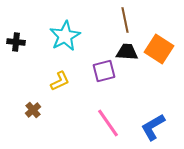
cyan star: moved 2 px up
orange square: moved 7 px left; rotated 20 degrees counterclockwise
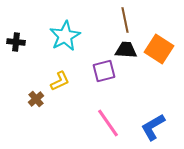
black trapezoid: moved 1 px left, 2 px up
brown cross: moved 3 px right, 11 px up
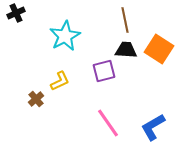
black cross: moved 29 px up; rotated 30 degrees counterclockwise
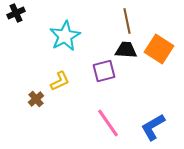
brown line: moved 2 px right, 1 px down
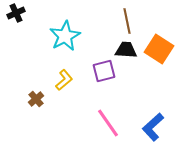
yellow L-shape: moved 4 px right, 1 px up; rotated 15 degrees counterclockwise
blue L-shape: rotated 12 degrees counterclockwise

[WORK TO COMPLETE]
Starting with the line that contains "black cross: moved" and going on through the end of the items, change every "counterclockwise" to "clockwise" and repeat those lines with nothing else altered, leaving out the pictures.

[ANSWER]
black cross: moved 29 px up; rotated 30 degrees clockwise
brown line: moved 2 px right, 1 px down
yellow L-shape: moved 4 px right, 1 px up; rotated 15 degrees clockwise
blue L-shape: rotated 12 degrees clockwise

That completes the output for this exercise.